> _GIVEN PROBLEM_
Copy the material below word for word, leaving out the picture lines.

[Stored records]
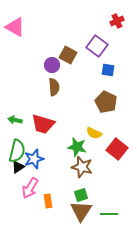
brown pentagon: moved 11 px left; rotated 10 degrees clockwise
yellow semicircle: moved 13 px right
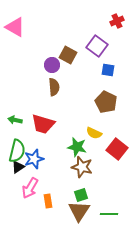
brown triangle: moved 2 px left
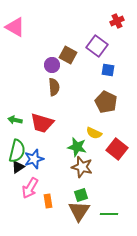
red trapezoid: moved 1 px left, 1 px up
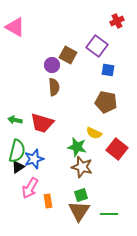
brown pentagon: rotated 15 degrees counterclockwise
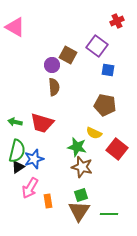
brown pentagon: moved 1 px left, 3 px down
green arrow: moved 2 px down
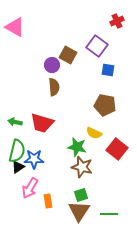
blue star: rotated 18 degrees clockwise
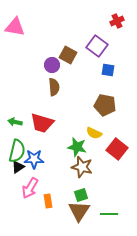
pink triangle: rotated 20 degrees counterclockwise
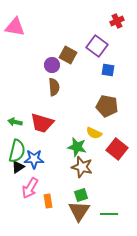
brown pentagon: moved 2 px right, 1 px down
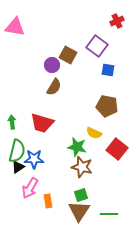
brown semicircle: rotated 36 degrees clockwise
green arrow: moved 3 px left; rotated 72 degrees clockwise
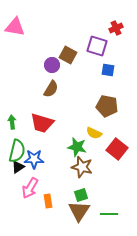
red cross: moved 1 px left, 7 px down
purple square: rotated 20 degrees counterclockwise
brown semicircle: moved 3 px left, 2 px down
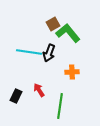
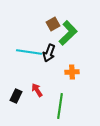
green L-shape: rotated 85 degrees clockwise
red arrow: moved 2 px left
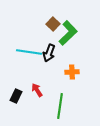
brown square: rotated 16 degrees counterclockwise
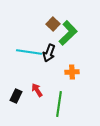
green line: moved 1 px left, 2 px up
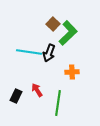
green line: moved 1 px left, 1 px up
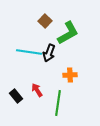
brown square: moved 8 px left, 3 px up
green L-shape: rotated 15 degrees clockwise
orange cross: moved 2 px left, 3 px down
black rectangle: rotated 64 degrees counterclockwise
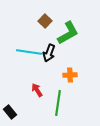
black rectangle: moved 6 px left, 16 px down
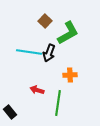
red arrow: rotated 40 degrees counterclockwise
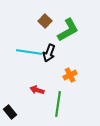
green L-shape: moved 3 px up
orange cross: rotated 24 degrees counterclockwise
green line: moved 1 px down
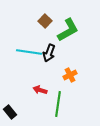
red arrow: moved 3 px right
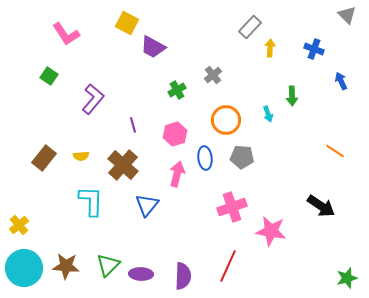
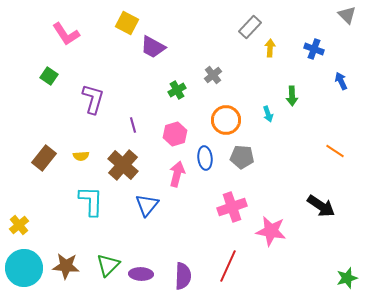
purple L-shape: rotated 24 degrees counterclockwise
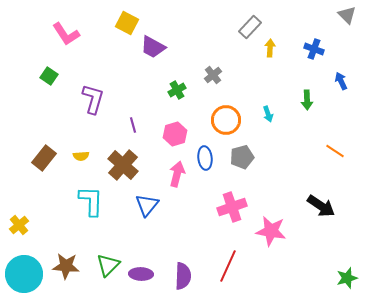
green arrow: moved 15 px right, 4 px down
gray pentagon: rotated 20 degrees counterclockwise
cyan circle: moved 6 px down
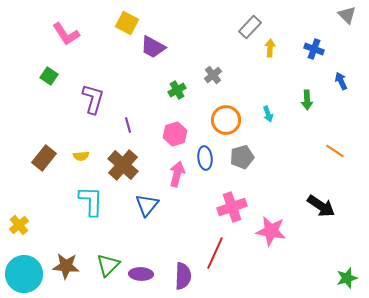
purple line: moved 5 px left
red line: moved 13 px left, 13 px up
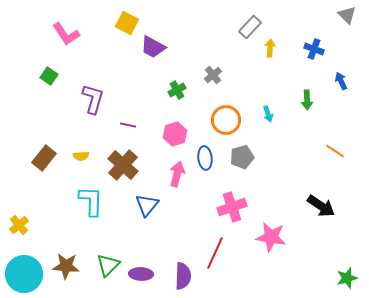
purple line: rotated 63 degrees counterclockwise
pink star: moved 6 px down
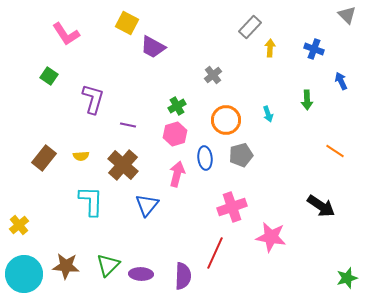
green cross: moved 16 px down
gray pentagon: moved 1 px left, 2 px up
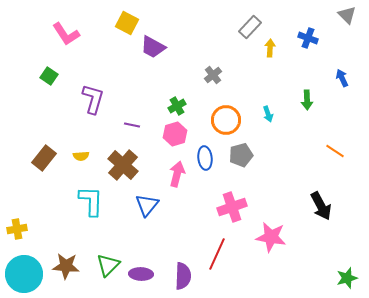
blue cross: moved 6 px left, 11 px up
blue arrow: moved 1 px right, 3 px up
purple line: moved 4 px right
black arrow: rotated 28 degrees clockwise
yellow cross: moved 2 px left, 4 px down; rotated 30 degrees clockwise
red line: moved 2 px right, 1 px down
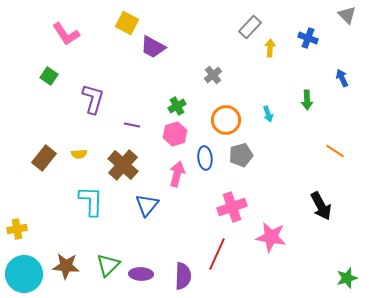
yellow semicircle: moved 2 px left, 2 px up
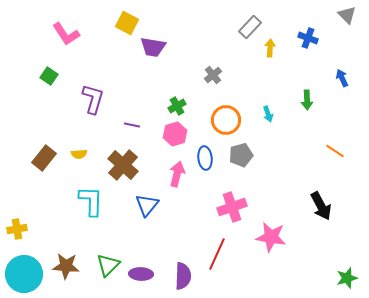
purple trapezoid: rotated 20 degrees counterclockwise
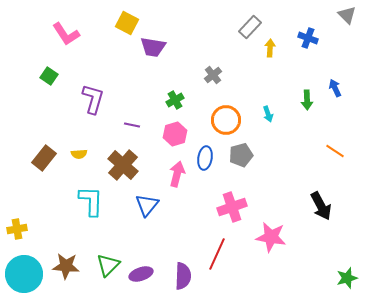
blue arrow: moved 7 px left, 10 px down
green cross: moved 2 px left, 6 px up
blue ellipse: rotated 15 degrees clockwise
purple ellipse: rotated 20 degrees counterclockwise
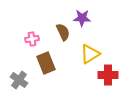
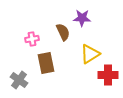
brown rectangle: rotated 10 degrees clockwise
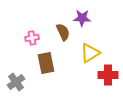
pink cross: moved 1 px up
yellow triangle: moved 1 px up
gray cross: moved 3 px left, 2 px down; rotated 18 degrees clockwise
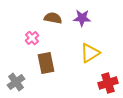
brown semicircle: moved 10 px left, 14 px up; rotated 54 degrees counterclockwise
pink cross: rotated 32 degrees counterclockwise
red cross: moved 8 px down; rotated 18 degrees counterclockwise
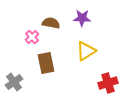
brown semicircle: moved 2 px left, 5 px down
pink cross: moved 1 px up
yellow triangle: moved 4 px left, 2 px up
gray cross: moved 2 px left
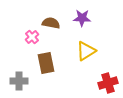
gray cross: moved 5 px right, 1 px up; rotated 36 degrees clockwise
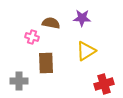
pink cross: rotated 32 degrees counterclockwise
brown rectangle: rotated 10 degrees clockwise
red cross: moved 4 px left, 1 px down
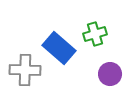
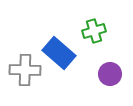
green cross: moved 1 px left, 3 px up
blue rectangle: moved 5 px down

> _ANSWER TO THIS TASK_
brown pentagon: moved 11 px left; rotated 10 degrees clockwise
yellow semicircle: moved 13 px right
brown triangle: moved 2 px left
red trapezoid: moved 1 px left, 1 px up
brown pentagon: rotated 15 degrees counterclockwise
brown pentagon: moved 1 px left, 3 px down
green arrow: moved 2 px down
blue star: rotated 18 degrees clockwise
pink triangle: rotated 20 degrees counterclockwise
brown pentagon: moved 2 px right, 1 px down
brown semicircle: rotated 36 degrees clockwise
green arrow: moved 3 px left; rotated 72 degrees clockwise
red cross: moved 1 px left, 7 px down
purple square: rotated 20 degrees counterclockwise
brown semicircle: moved 3 px left, 2 px down
green L-shape: rotated 85 degrees clockwise
red arrow: moved 2 px left
brown square: rotated 16 degrees counterclockwise
green line: moved 1 px left, 2 px up
green line: moved 1 px left, 1 px up
brown square: moved 8 px left, 3 px up
green L-shape: rotated 15 degrees clockwise
orange cross: moved 2 px left, 3 px down
black rectangle: rotated 64 degrees counterclockwise
black rectangle: moved 6 px left, 16 px down
red arrow: rotated 40 degrees counterclockwise
green L-shape: moved 3 px up
orange cross: rotated 24 degrees counterclockwise
green line: moved 1 px down
red arrow: moved 3 px right
purple L-shape: rotated 24 degrees counterclockwise
green arrow: moved 15 px right, 4 px down
gray pentagon: rotated 20 degrees counterclockwise
cyan circle: moved 6 px down
purple line: moved 5 px left
red line: moved 13 px left, 13 px up
purple line: rotated 63 degrees counterclockwise
pink star: moved 6 px down
green cross: moved 16 px down
gray pentagon: moved 1 px left, 2 px up
blue cross: moved 6 px left, 11 px up
blue arrow: moved 1 px right, 3 px up
purple line: moved 4 px right
black arrow: rotated 28 degrees clockwise
yellow cross: moved 2 px left, 4 px down; rotated 30 degrees clockwise
red line: moved 2 px right, 1 px down
yellow semicircle: moved 2 px left, 2 px up
purple trapezoid: rotated 20 degrees counterclockwise
blue arrow: moved 7 px left, 10 px down
green cross: moved 2 px left, 6 px up
blue ellipse: rotated 15 degrees clockwise
purple ellipse: rotated 20 degrees counterclockwise
brown rectangle: rotated 10 degrees clockwise
pink cross: moved 1 px up
yellow triangle: moved 1 px up
gray cross: moved 3 px left, 2 px down; rotated 18 degrees clockwise
brown semicircle: moved 10 px left, 14 px up; rotated 54 degrees counterclockwise
pink cross: rotated 32 degrees counterclockwise
red cross: moved 8 px down; rotated 18 degrees counterclockwise
brown semicircle: moved 2 px left, 5 px down
pink cross: moved 1 px up
yellow triangle: moved 4 px left, 2 px up
gray cross: moved 2 px left
gray cross: moved 5 px right, 1 px up; rotated 36 degrees clockwise
pink cross: rotated 32 degrees counterclockwise
brown rectangle: rotated 10 degrees clockwise
red cross: moved 4 px left, 1 px down
green cross: moved 1 px left, 3 px up
blue rectangle: moved 5 px down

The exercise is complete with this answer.